* _Exercise requirements_:
Go through the listing below and list every line with "none".

-=-=-

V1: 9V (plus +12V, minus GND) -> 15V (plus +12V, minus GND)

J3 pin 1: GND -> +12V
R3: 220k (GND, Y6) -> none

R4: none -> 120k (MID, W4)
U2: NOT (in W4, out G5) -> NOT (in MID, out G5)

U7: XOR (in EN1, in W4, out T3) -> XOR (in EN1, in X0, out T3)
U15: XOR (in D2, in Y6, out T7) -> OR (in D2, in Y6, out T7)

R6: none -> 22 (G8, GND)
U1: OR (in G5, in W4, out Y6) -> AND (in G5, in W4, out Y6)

-=-=-

* _Exercise output_:
R3: 220k (GND, Y6) -> none
R4: none -> 120k (MID, W4)
R6: none -> 22 (G8, GND)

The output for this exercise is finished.